• **Problem description**: The answer must be the number of lines in the listing below that contain "diamond", and nothing else.
------------------------------------------------------------
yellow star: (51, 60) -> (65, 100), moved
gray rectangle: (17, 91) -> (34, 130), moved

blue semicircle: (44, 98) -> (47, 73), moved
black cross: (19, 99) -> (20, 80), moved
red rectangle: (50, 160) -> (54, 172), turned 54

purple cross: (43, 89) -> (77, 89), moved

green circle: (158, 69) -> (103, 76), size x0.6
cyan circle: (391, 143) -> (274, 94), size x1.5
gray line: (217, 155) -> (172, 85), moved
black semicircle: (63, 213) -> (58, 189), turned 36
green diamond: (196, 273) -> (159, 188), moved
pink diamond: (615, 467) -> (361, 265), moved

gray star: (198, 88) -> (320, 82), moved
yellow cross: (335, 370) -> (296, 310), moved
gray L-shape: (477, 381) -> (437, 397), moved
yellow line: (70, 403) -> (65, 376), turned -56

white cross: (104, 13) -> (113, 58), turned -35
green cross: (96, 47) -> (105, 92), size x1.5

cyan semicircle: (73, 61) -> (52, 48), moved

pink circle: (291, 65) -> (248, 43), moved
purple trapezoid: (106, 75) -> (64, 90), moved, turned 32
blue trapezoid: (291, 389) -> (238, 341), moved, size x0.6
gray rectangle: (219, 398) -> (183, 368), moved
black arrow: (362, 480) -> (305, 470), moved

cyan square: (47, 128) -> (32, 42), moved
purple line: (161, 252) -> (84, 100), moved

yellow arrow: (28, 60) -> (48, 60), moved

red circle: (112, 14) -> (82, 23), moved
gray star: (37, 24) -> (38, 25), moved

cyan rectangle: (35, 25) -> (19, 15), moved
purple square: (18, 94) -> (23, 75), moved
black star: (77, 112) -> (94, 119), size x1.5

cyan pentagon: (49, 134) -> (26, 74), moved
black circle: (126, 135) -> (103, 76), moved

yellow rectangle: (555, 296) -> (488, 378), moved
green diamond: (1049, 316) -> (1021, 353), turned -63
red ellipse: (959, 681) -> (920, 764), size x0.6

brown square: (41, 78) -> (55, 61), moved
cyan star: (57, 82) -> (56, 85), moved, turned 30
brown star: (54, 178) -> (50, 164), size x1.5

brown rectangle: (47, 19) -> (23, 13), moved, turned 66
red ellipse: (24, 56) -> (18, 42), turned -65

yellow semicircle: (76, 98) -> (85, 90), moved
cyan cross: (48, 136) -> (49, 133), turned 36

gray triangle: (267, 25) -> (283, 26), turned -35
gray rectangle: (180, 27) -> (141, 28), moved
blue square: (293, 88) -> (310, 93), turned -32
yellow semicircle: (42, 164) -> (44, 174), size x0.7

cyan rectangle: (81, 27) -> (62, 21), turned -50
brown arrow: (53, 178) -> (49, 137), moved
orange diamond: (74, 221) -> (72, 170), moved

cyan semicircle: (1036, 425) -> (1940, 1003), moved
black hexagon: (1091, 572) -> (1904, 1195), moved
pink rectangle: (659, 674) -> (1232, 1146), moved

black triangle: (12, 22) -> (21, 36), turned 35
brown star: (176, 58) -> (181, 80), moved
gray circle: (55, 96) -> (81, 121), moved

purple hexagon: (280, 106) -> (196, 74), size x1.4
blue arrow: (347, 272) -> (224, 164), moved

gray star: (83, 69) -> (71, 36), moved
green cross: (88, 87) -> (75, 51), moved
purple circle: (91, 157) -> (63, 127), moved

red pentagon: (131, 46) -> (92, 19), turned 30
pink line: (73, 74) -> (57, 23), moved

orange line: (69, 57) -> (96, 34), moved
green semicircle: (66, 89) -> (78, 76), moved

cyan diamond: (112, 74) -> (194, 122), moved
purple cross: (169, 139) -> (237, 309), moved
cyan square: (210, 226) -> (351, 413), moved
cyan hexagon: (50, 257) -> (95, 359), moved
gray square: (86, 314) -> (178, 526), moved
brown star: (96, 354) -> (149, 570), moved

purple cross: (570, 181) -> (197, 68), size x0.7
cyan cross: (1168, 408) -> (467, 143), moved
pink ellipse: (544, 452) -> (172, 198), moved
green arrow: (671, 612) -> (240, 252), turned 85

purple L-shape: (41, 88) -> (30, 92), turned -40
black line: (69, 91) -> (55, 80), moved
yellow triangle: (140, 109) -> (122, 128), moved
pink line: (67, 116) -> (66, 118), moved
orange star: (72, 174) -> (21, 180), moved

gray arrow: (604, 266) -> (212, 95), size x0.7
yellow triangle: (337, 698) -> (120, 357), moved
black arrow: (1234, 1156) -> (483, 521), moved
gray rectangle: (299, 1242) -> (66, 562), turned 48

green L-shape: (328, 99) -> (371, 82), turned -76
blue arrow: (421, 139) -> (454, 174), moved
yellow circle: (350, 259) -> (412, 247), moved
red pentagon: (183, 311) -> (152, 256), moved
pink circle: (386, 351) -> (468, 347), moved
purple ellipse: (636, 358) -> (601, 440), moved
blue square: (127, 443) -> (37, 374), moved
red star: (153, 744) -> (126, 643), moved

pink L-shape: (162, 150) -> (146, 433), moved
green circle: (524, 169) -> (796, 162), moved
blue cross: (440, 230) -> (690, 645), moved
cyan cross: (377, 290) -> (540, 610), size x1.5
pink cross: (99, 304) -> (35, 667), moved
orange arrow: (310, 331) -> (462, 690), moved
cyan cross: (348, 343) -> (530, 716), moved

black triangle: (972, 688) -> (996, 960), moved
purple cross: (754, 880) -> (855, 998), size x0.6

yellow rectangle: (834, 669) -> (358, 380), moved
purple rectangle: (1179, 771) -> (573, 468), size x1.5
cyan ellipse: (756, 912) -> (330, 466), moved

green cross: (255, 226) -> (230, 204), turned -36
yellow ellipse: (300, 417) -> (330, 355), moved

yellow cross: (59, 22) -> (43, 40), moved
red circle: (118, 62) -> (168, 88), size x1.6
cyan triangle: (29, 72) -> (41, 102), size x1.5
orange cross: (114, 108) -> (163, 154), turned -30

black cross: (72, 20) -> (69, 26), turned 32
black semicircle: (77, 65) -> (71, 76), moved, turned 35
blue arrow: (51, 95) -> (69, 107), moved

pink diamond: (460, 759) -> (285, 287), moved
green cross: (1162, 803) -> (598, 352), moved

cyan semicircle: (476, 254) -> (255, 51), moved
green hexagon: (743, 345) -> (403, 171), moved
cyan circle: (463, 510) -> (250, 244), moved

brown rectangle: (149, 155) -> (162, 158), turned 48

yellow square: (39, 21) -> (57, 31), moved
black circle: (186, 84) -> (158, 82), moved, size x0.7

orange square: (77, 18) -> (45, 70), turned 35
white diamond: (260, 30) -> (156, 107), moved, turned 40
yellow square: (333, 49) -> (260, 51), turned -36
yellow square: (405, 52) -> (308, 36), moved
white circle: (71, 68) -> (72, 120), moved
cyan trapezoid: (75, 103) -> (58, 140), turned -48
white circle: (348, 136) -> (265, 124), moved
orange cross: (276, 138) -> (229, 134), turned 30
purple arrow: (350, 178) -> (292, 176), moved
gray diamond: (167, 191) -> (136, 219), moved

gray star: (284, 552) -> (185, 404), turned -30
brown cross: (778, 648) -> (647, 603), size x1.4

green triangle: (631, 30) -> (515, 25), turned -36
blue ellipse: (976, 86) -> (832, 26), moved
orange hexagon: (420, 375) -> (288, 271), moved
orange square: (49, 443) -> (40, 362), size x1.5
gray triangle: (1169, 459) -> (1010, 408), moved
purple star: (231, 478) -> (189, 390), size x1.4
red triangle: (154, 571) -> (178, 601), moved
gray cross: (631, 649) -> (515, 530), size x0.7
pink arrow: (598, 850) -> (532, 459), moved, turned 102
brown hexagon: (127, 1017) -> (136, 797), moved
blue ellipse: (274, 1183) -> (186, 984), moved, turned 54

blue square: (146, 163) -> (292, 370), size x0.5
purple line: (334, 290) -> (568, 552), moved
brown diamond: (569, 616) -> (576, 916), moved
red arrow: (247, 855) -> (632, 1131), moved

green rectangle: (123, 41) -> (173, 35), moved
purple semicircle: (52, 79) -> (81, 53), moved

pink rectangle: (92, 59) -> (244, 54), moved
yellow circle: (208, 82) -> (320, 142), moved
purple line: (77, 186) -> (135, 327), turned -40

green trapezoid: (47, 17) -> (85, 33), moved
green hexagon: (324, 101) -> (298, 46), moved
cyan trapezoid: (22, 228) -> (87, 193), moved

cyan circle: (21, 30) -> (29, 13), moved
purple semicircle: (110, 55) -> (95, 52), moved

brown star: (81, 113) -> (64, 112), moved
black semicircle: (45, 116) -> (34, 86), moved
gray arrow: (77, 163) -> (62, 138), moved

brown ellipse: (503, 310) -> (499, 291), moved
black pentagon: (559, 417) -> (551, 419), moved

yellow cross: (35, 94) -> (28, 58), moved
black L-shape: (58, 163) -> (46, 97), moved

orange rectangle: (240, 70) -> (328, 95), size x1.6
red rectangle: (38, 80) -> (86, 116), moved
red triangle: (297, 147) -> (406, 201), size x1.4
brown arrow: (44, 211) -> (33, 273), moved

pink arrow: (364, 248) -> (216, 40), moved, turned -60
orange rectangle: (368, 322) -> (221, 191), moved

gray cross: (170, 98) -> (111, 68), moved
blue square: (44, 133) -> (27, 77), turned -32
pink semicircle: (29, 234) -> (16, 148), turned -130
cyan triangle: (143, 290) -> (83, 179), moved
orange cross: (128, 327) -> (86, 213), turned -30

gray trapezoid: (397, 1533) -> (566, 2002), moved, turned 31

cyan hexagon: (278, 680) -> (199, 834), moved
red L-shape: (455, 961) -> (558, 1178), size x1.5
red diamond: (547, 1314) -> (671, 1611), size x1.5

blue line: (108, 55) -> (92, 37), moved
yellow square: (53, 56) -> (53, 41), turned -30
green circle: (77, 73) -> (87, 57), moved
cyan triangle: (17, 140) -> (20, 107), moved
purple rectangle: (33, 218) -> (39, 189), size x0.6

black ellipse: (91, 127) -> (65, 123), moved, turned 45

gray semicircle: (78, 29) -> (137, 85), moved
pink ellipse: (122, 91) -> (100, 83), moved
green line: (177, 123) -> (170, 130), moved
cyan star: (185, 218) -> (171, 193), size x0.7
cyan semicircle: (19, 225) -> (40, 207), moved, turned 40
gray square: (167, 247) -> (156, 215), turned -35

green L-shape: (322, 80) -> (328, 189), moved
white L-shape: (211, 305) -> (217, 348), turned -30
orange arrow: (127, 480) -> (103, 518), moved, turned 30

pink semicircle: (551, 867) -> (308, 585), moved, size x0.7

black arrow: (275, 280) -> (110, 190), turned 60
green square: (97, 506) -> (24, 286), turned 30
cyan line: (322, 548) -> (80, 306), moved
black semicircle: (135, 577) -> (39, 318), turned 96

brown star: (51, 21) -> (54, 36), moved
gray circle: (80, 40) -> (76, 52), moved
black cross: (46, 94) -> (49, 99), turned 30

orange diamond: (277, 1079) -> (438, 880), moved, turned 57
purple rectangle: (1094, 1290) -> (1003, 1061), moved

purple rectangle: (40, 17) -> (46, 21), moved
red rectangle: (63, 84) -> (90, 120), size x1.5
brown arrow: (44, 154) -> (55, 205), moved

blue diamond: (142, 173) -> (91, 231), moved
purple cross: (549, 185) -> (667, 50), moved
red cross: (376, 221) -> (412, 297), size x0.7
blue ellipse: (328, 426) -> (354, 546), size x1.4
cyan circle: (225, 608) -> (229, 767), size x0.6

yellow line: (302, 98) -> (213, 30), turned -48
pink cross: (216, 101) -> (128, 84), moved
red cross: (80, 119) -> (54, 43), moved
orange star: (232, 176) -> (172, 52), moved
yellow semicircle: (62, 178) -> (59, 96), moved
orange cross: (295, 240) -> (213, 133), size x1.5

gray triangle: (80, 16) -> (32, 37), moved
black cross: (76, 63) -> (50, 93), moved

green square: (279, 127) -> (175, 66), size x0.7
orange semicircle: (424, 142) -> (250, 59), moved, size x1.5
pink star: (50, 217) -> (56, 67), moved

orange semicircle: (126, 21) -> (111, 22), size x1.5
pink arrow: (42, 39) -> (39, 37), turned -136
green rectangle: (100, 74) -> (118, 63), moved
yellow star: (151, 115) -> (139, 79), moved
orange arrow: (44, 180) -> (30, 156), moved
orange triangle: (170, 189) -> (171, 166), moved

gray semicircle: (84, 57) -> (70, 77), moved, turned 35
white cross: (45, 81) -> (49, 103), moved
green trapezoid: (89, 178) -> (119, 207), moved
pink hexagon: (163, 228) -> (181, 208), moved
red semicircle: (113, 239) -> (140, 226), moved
------------------------------------------------------------
• **Reply**: 12